[Exercise]
Everything from the line containing "purple button [193,83,230,102]" to the end of the listing is to be set down exactly, both ends included, and nothing before it.

[Data]
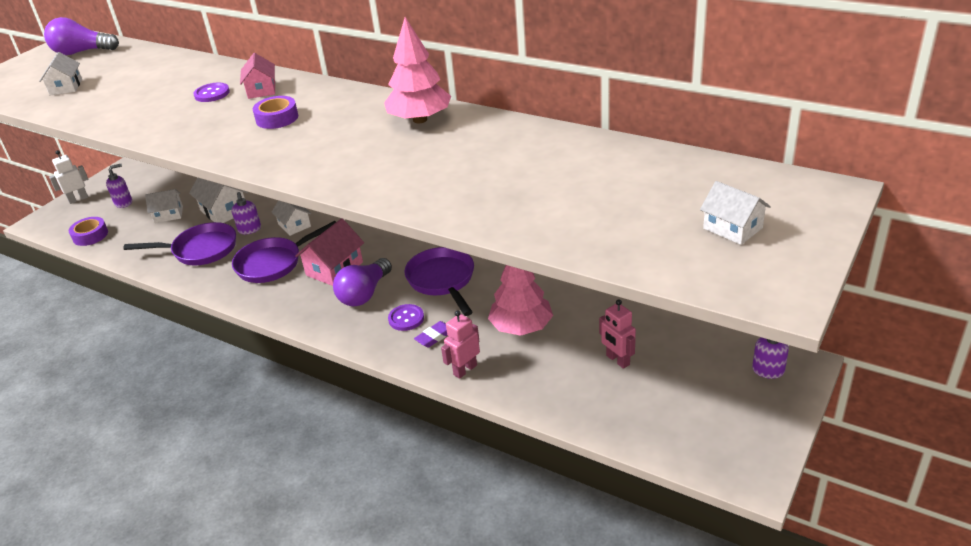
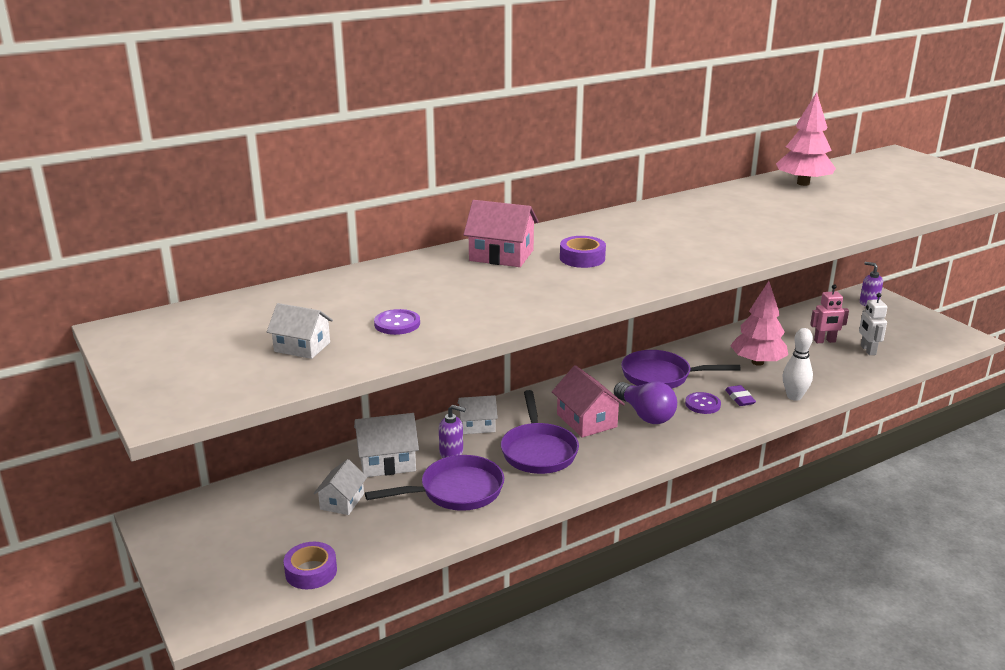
camera: 65 degrees left, 10 degrees down
purple light bulb [44,17,119,55] -> none
white robot [49,150,88,204] -> white robot moved to [859,293,887,355]
purple soap dispenser [106,164,132,208] -> none
purple pan [124,222,236,266] -> purple pan turned 45 degrees clockwise [365,455,504,511]
purple button [193,83,230,102] -> purple button moved to [374,309,420,335]
pink house [240,53,275,99] -> pink house [463,200,539,267], size x1.50
pink tree [384,17,451,123] -> pink tree moved to [776,92,836,186]
pink robot [441,310,480,379] -> white bowling pin [783,328,813,401]
white house [700,181,771,245] -> none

[The answer]
purple button [193,83,230,102] -> purple button moved to [374,309,420,335]
pink house [240,53,275,99] -> pink house [463,200,539,267], size x1.50
pink tree [384,17,451,123] -> pink tree moved to [776,92,836,186]
pink robot [441,310,480,379] -> white bowling pin [783,328,813,401]
white house [700,181,771,245] -> none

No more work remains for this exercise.